**YOUR INSTRUCTIONS**
Beneath this task are records; print exactly the stretch of them from the line with "JP1 pin 2: GND -> +9V" through the line with "U13: XNOR CD4077", both ends included.

**DATA UNDER STUDY**

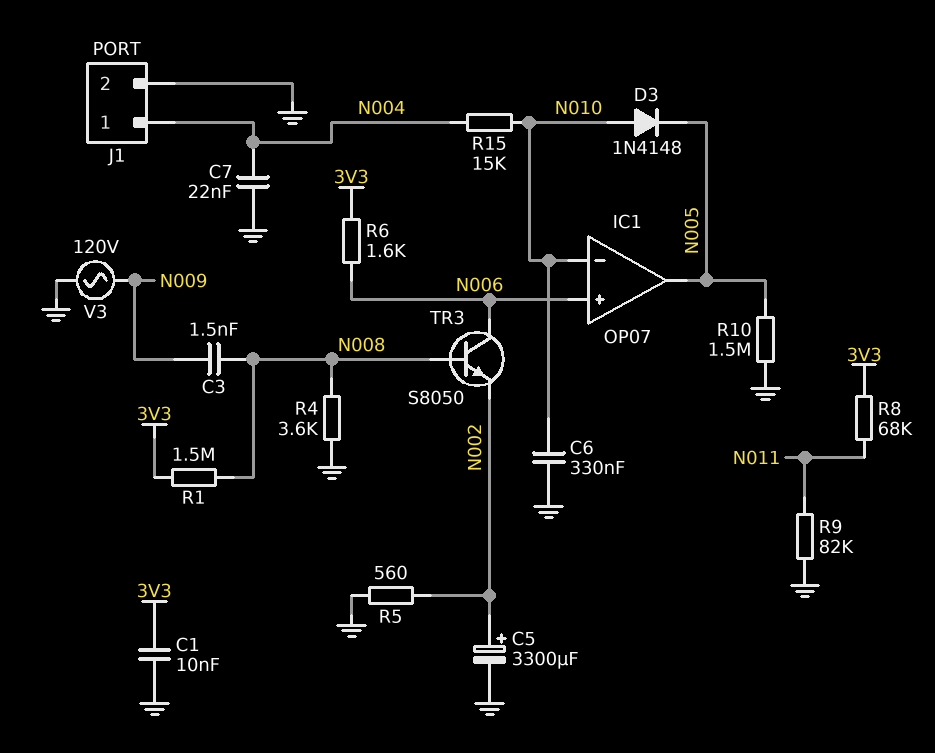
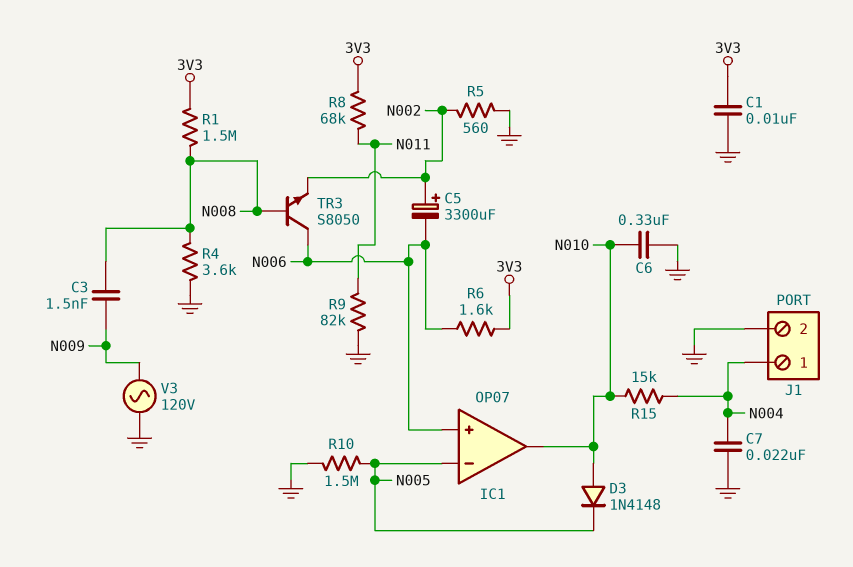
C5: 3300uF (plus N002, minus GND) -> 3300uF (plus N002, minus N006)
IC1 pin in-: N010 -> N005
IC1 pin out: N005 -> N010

--

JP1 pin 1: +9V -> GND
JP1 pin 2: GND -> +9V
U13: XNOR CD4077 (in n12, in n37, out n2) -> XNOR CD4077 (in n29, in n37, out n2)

* * *

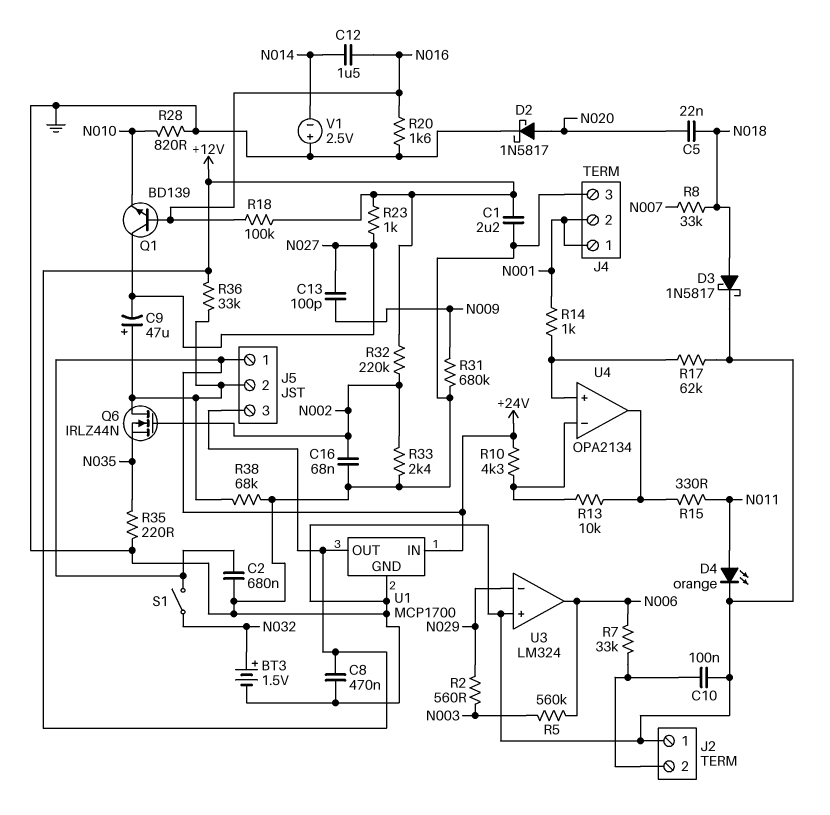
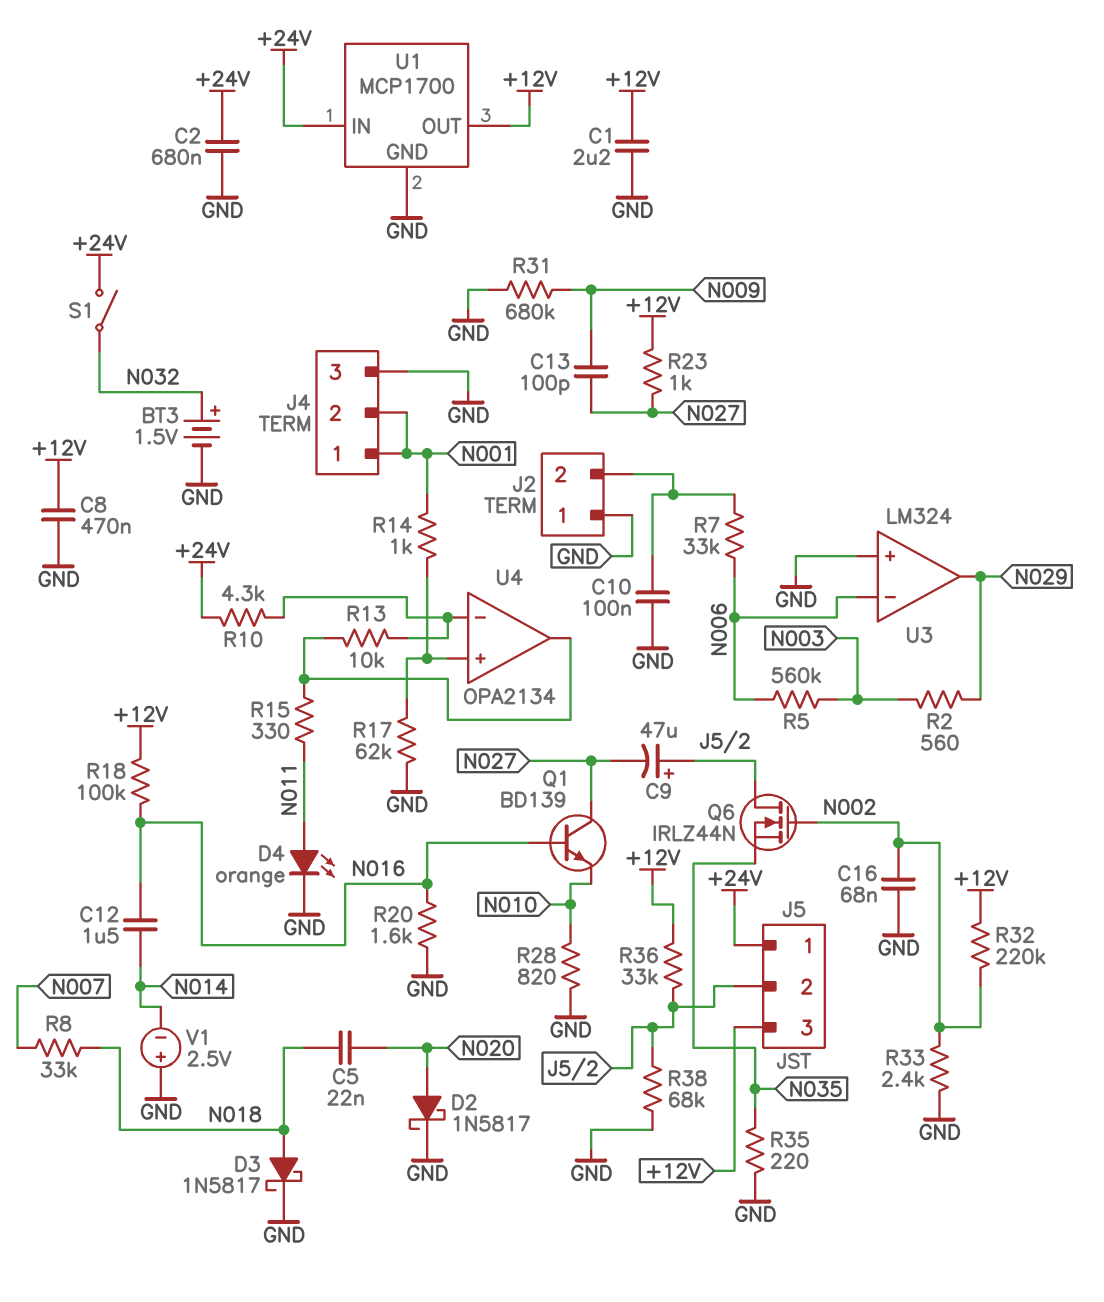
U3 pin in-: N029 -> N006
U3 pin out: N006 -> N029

**COMPLETED TASK**
JP1 pin 2: GND -> +9V
U13: XNOR CD4077 (in n12, in n37, out n2) -> XNOR CD4077 (in n29, in n37, out n2)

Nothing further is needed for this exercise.